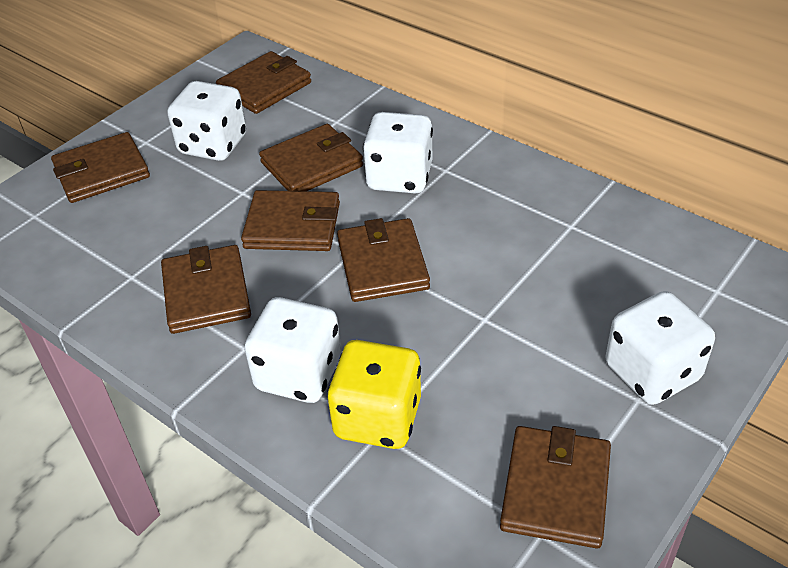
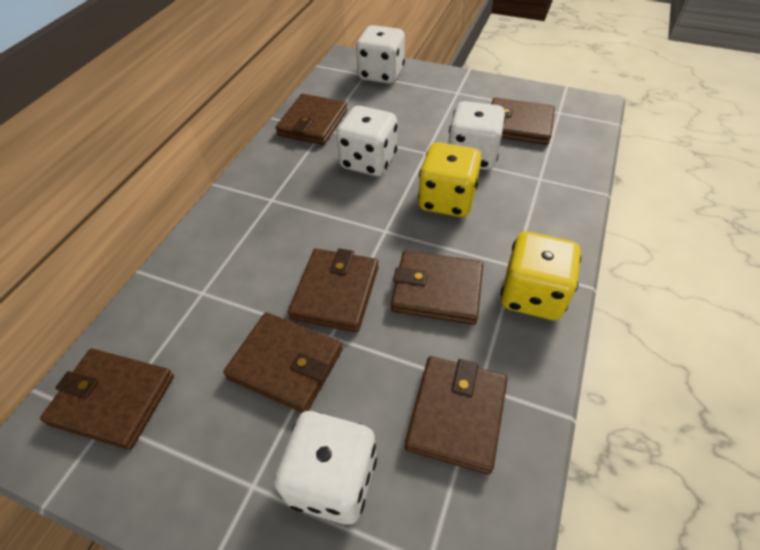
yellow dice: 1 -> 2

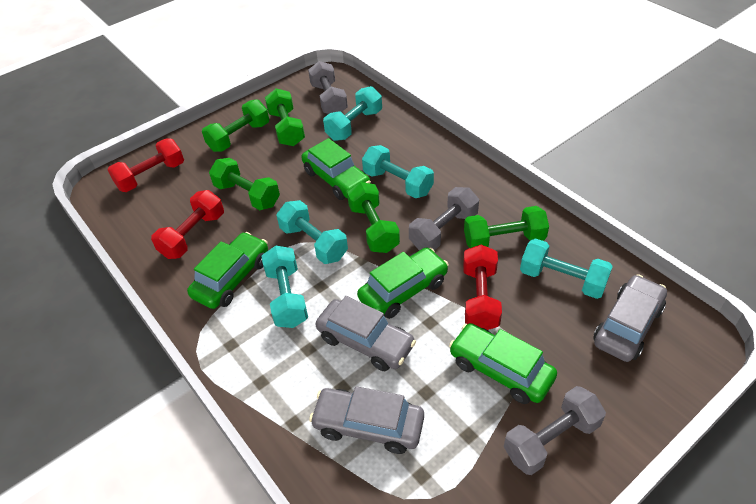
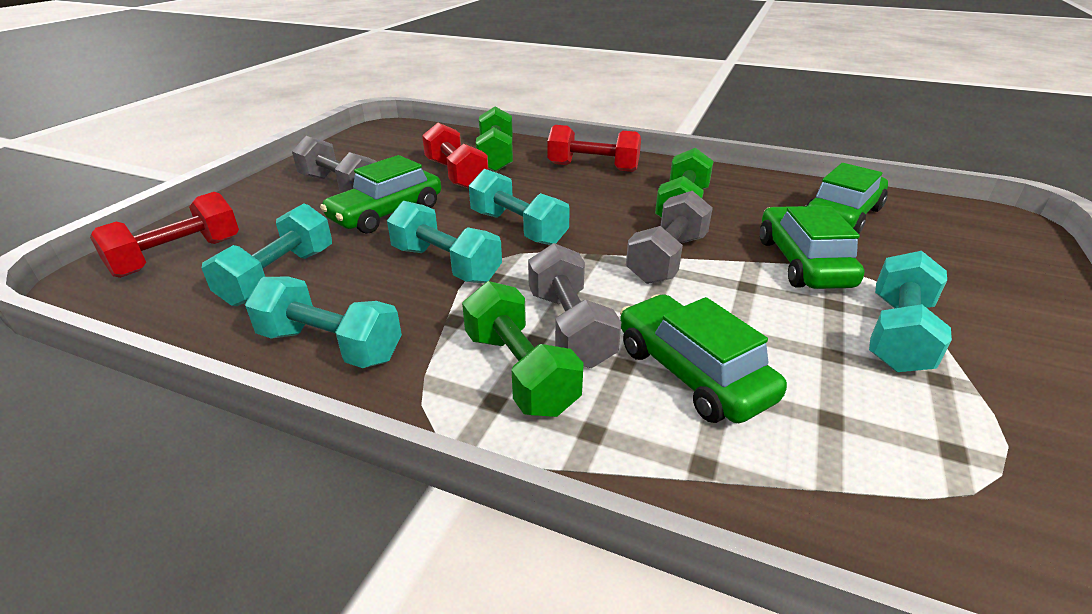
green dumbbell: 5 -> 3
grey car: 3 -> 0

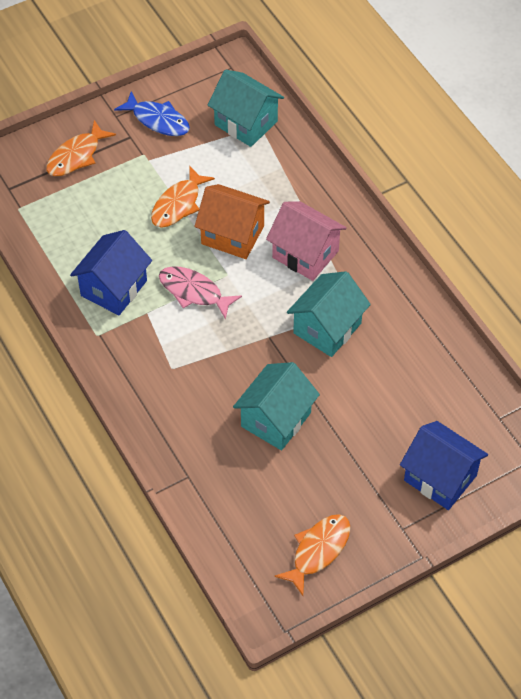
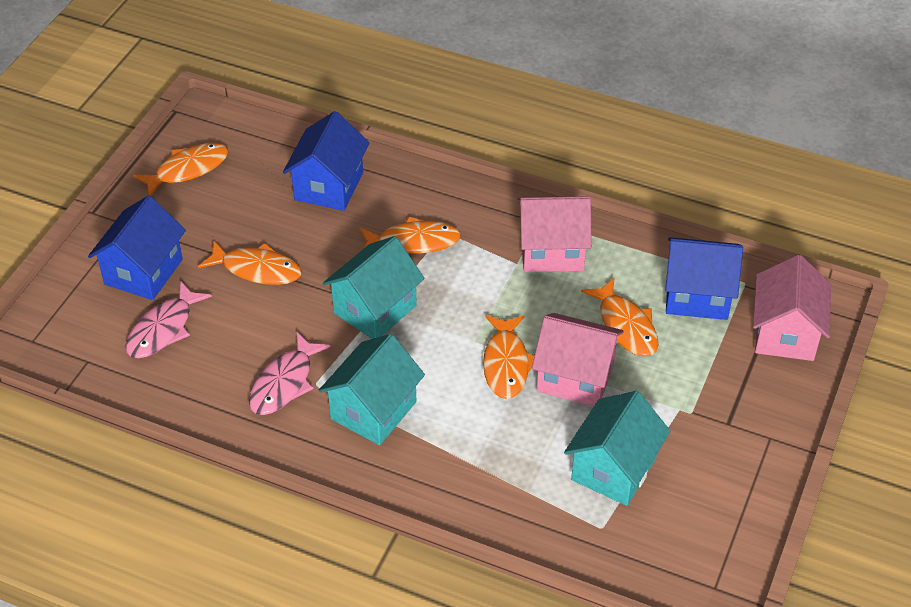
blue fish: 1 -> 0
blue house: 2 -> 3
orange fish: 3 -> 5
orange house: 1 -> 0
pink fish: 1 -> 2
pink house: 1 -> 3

______________________________

> **TRY IT**
Please copy exactly, and only, the lines running from the one containing "blue house: 2 -> 3" through the end of the listing.

> **EXPECTED ANSWER**
blue house: 2 -> 3
orange fish: 3 -> 5
orange house: 1 -> 0
pink fish: 1 -> 2
pink house: 1 -> 3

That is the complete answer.